WORK TO BE COMPLETED:
Give back exactly the lines from the one containing "red watering can: 2 -> 0" through the end of the records, including both, and no others.

DATA TO PROCESS:
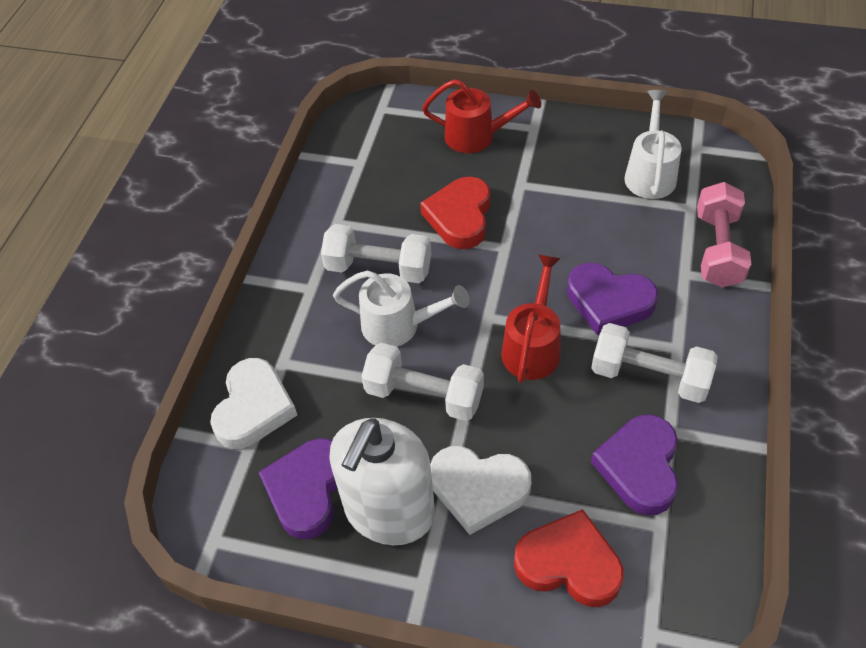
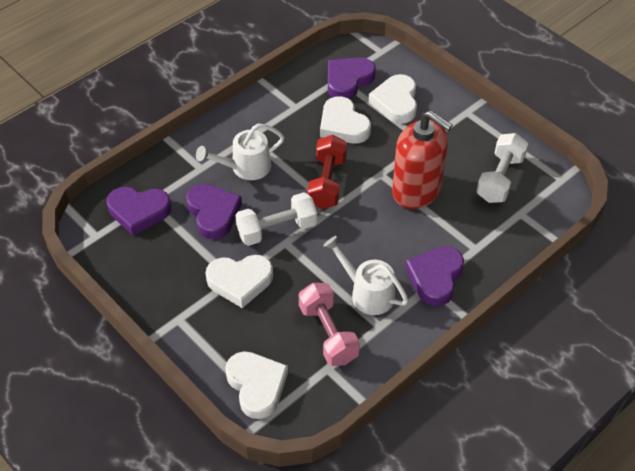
purple heart: 3 -> 4
red dumbbell: 0 -> 1
red heart: 2 -> 0
red soap dispenser: 0 -> 1
red watering can: 2 -> 0
white dumbbell: 3 -> 2
white heart: 2 -> 4
white soap dispenser: 1 -> 0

TASK SOLUTION:
red watering can: 2 -> 0
white dumbbell: 3 -> 2
white heart: 2 -> 4
white soap dispenser: 1 -> 0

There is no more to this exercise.